■ **Work to be completed**
Substitute "anticlockwise" for every "counterclockwise" in the records below and change nothing else. Leave out the pictures when you give the lines again.

■ **Provided data**
====

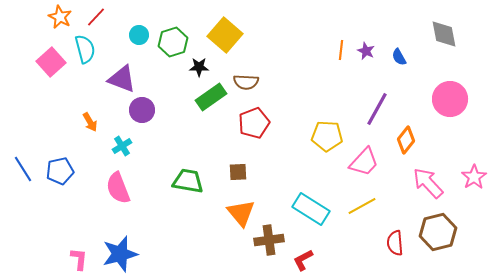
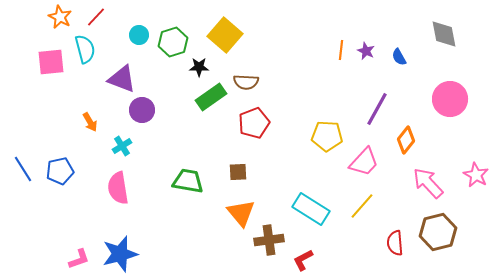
pink square: rotated 36 degrees clockwise
pink star: moved 2 px right, 2 px up; rotated 10 degrees counterclockwise
pink semicircle: rotated 12 degrees clockwise
yellow line: rotated 20 degrees counterclockwise
pink L-shape: rotated 65 degrees clockwise
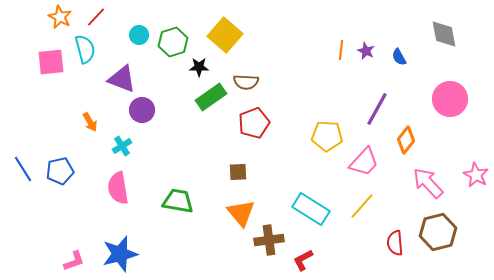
green trapezoid: moved 10 px left, 20 px down
pink L-shape: moved 5 px left, 2 px down
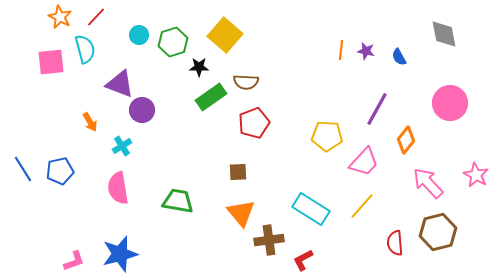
purple star: rotated 12 degrees counterclockwise
purple triangle: moved 2 px left, 5 px down
pink circle: moved 4 px down
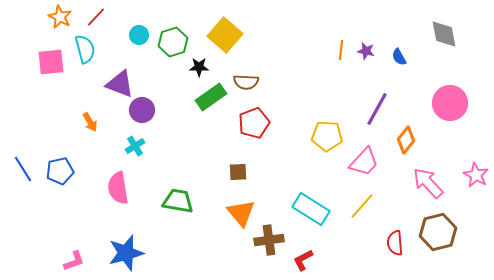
cyan cross: moved 13 px right
blue star: moved 6 px right, 1 px up
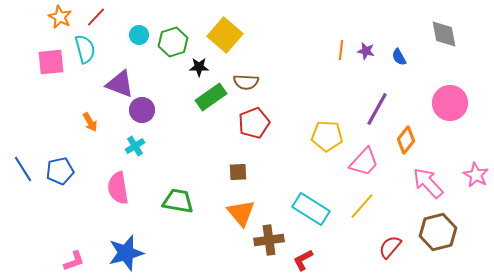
red semicircle: moved 5 px left, 4 px down; rotated 45 degrees clockwise
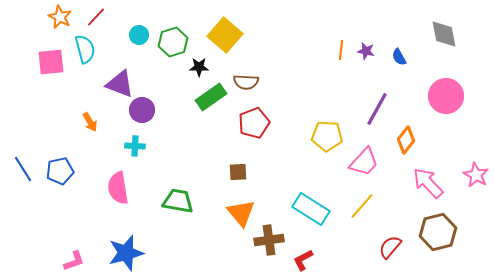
pink circle: moved 4 px left, 7 px up
cyan cross: rotated 36 degrees clockwise
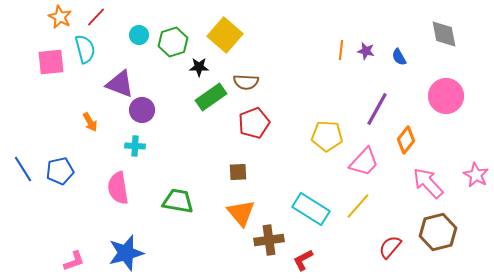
yellow line: moved 4 px left
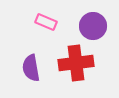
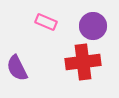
red cross: moved 7 px right, 1 px up
purple semicircle: moved 14 px left; rotated 16 degrees counterclockwise
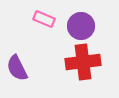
pink rectangle: moved 2 px left, 3 px up
purple circle: moved 12 px left
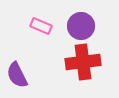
pink rectangle: moved 3 px left, 7 px down
purple semicircle: moved 7 px down
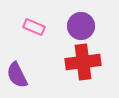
pink rectangle: moved 7 px left, 1 px down
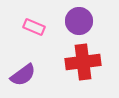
purple circle: moved 2 px left, 5 px up
purple semicircle: moved 6 px right; rotated 100 degrees counterclockwise
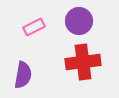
pink rectangle: rotated 50 degrees counterclockwise
purple semicircle: rotated 44 degrees counterclockwise
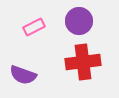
purple semicircle: rotated 100 degrees clockwise
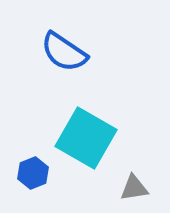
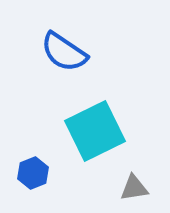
cyan square: moved 9 px right, 7 px up; rotated 34 degrees clockwise
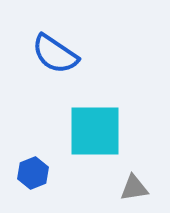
blue semicircle: moved 9 px left, 2 px down
cyan square: rotated 26 degrees clockwise
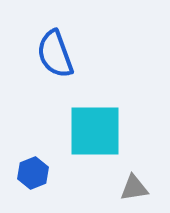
blue semicircle: rotated 36 degrees clockwise
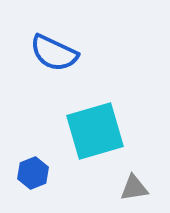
blue semicircle: moved 1 px left, 1 px up; rotated 45 degrees counterclockwise
cyan square: rotated 16 degrees counterclockwise
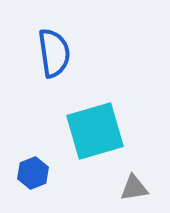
blue semicircle: rotated 123 degrees counterclockwise
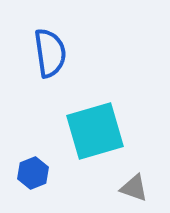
blue semicircle: moved 4 px left
gray triangle: rotated 28 degrees clockwise
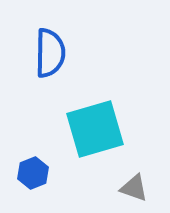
blue semicircle: rotated 9 degrees clockwise
cyan square: moved 2 px up
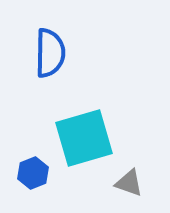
cyan square: moved 11 px left, 9 px down
gray triangle: moved 5 px left, 5 px up
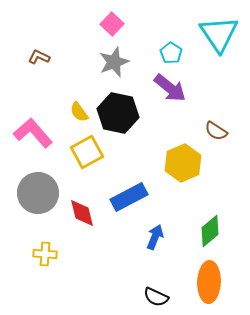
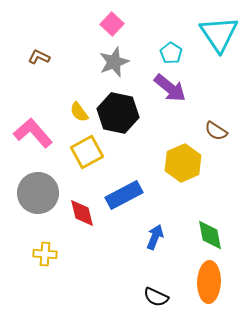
blue rectangle: moved 5 px left, 2 px up
green diamond: moved 4 px down; rotated 60 degrees counterclockwise
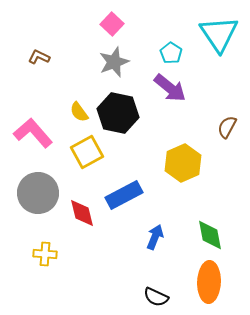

====

■ **Output below**
pink square: rotated 36 degrees clockwise
pink star: moved 2 px right, 2 px up; rotated 10 degrees anticlockwise
pink semicircle: rotated 12 degrees clockwise
yellow line: rotated 20 degrees anticlockwise
pink L-shape: rotated 65 degrees clockwise
green trapezoid: moved 10 px left, 20 px down
pink L-shape: moved 5 px left, 2 px down
purple star: rotated 12 degrees anticlockwise
purple triangle: moved 2 px left, 5 px down
pink circle: moved 4 px down
cyan cross: moved 13 px right
blue star: moved 6 px right, 1 px up
red semicircle: moved 5 px left, 4 px down; rotated 45 degrees clockwise
pink circle: moved 4 px left, 7 px up
cyan cross: rotated 36 degrees clockwise
yellow line: moved 4 px left
red cross: moved 7 px right, 1 px up
purple semicircle: moved 14 px left; rotated 16 degrees anticlockwise
pink rectangle: moved 2 px left, 3 px up
purple circle: moved 12 px left
pink rectangle: moved 3 px left, 7 px down
purple semicircle: moved 7 px down
pink rectangle: moved 7 px left, 1 px down
purple circle: moved 2 px left, 5 px up
purple semicircle: moved 6 px right; rotated 100 degrees anticlockwise
pink rectangle: rotated 50 degrees anticlockwise
purple semicircle: rotated 44 degrees anticlockwise
purple semicircle: rotated 100 degrees clockwise
cyan square: moved 9 px right, 7 px up; rotated 34 degrees clockwise
blue semicircle: moved 9 px left, 2 px down
cyan square: rotated 26 degrees clockwise
blue semicircle: rotated 36 degrees clockwise
blue semicircle: moved 1 px left, 1 px up; rotated 45 degrees anticlockwise
cyan square: rotated 16 degrees anticlockwise
blue semicircle: rotated 123 degrees anticlockwise
blue semicircle: moved 4 px left
gray triangle: rotated 28 degrees clockwise
blue semicircle: rotated 9 degrees clockwise
cyan square: moved 2 px up
cyan square: moved 11 px left, 9 px down
gray triangle: moved 5 px left, 5 px up
blue rectangle: moved 5 px left, 2 px up
green diamond: moved 4 px down; rotated 60 degrees anticlockwise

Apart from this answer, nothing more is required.